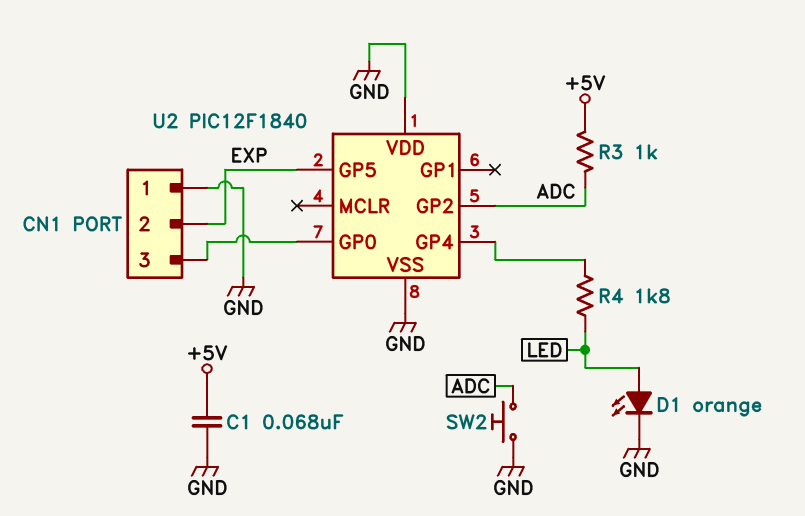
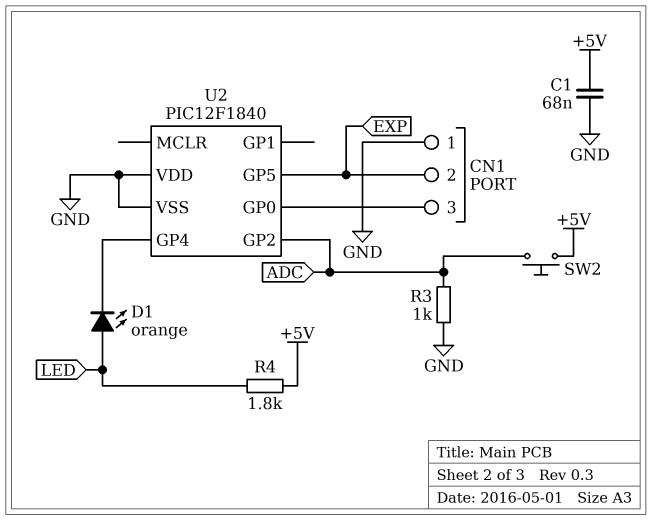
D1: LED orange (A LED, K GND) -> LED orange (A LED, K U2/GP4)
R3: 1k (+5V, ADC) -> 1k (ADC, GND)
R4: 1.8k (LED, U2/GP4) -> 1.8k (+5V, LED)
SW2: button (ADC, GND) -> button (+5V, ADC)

--

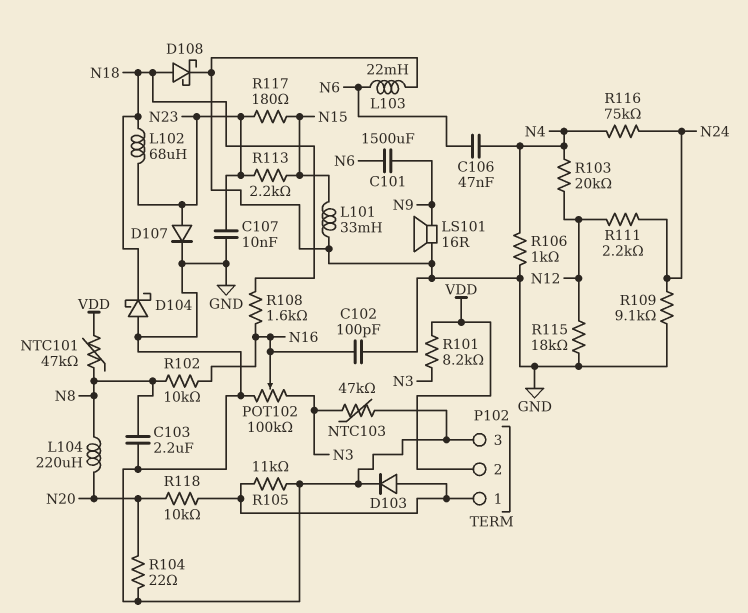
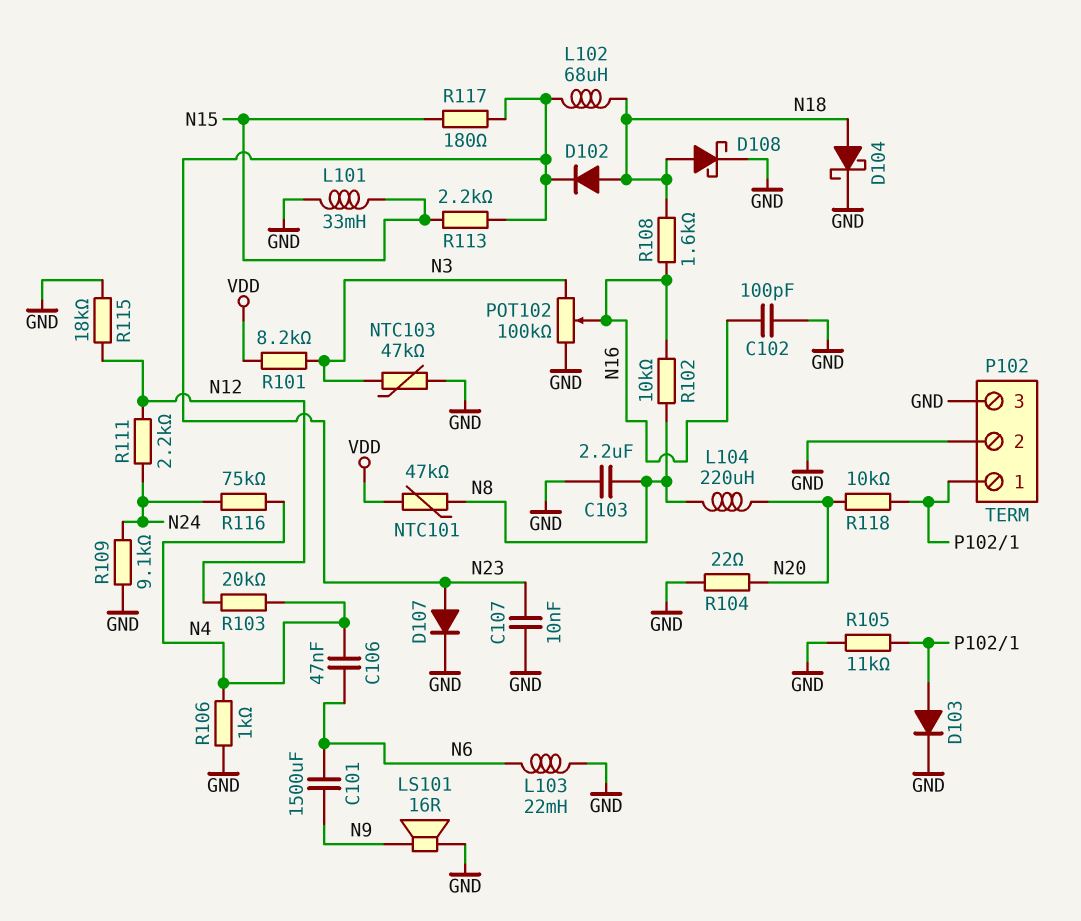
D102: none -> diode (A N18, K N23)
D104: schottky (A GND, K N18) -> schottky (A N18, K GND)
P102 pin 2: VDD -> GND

→ **ACTIVITY**:
All that is wanted is the stretch of lines above from the one containing "D104: schottky (A" through the one containing "P102 pin 2: VDD -> GND", duplicated exactly.

→ **SOLUTION FOR THIS EXERCISE**:
D104: schottky (A GND, K N18) -> schottky (A N18, K GND)
P102 pin 2: VDD -> GND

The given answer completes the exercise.